*** Excerpted data ***

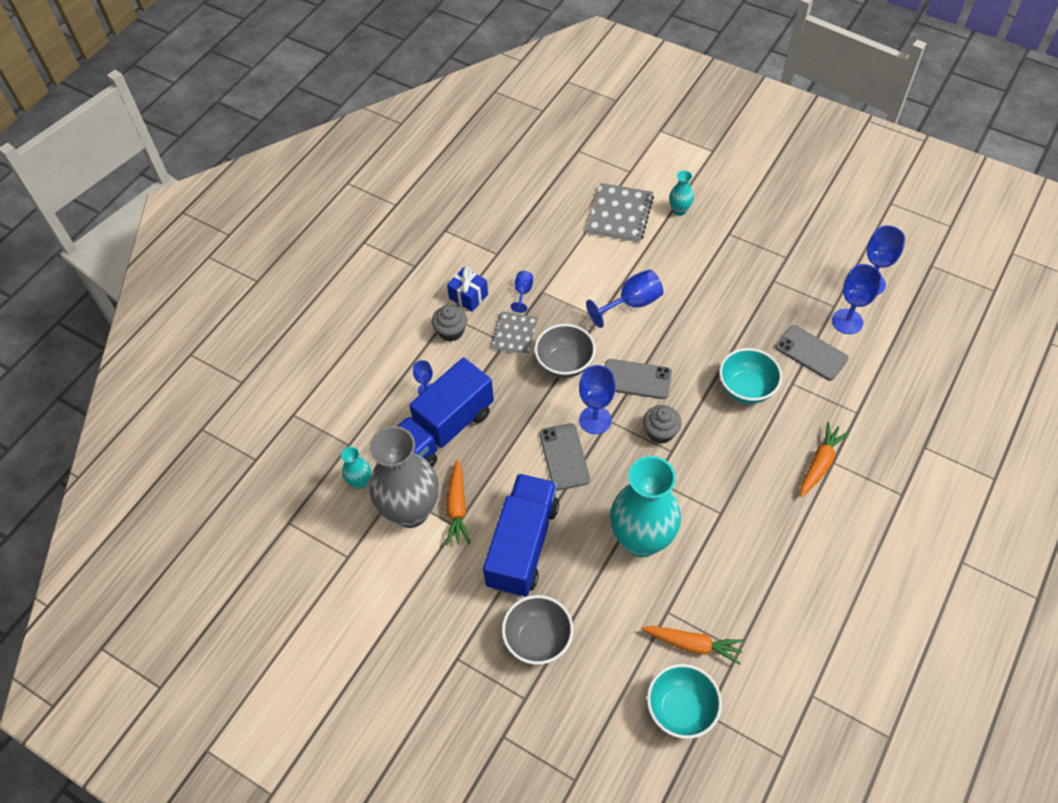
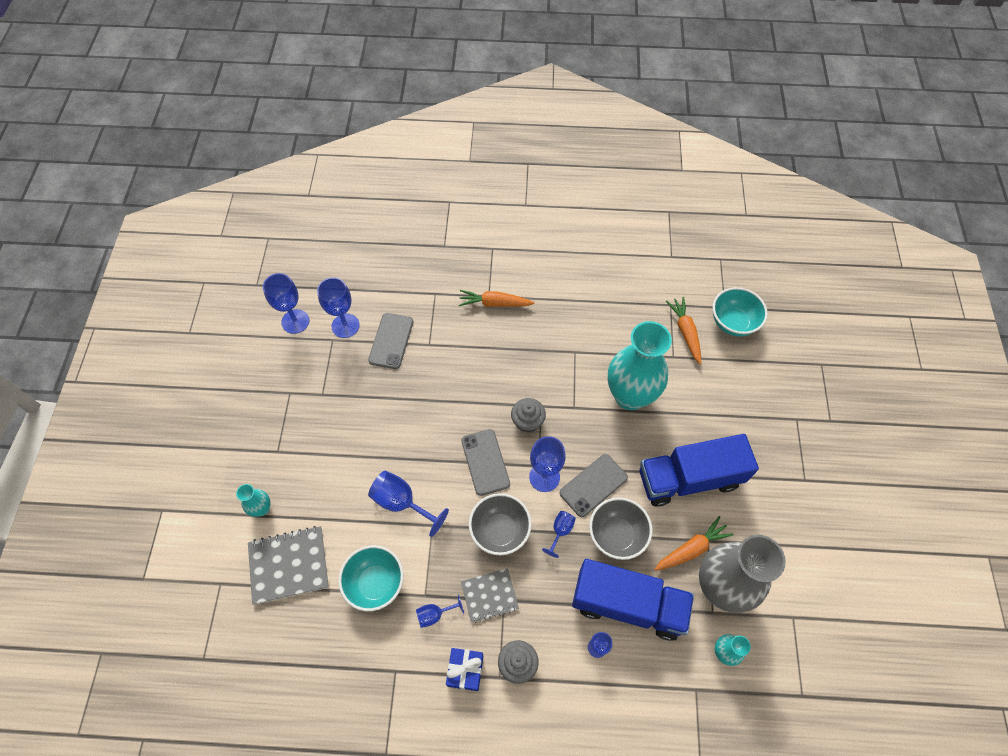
camera: 120 degrees left, 5 degrees up
(537, 409) = (560, 531): none -> blue goblet
(538, 639) = (751, 431): grey bowl -> grey bowl (616, 535)
(746, 389) = (451, 375): turquoise bowl -> turquoise bowl (375, 583)

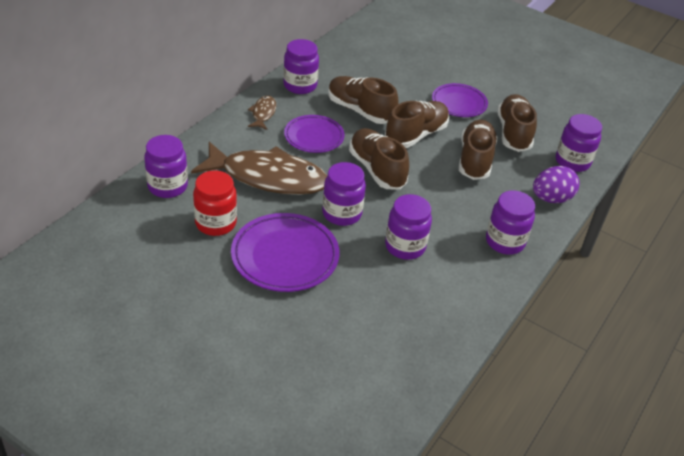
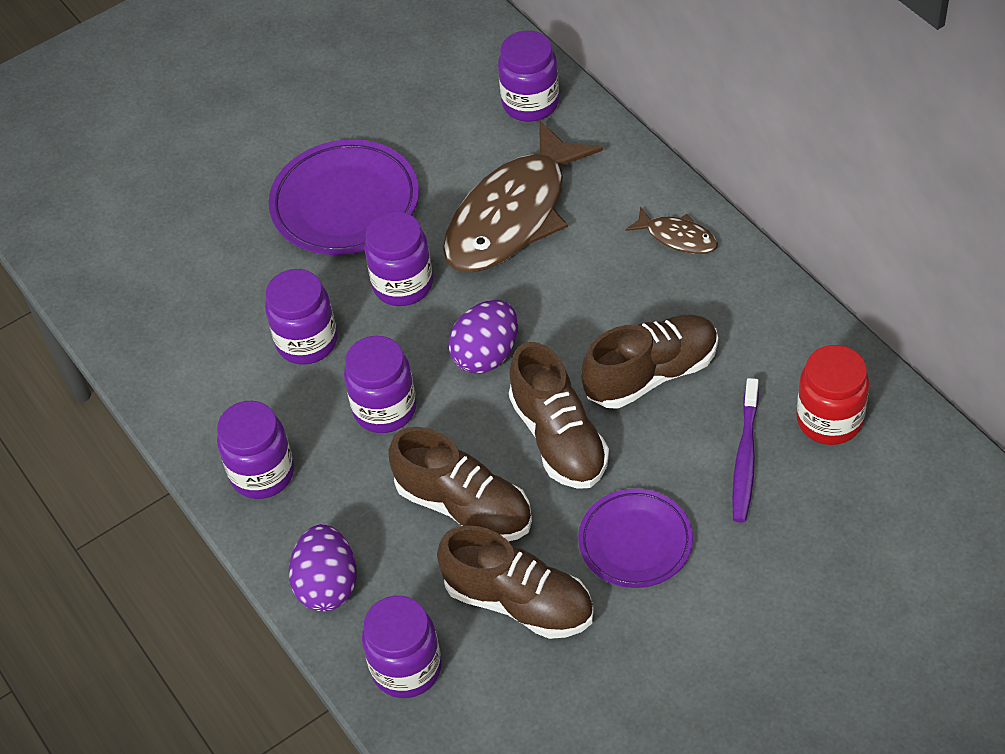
camera: 120 degrees right, 10 degrees up
(216, 223) = (437, 143): red jar -> red jar (829, 420)
(300, 86) = (749, 303): purple jar -> purple jar (385, 409)
(314, 137) = (595, 291): purple plate -> none
(377, 169) = (486, 355): brown shoe -> purple egg
(393, 78) = (745, 457): none -> purple toothbrush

*** End of Excerpted data ***

### What to produce
Read the data above. Pull out each line in which the string "bowl" appears.

### Exercise result
(538, 639) = (751, 431): grey bowl -> grey bowl (616, 535)
(746, 389) = (451, 375): turquoise bowl -> turquoise bowl (375, 583)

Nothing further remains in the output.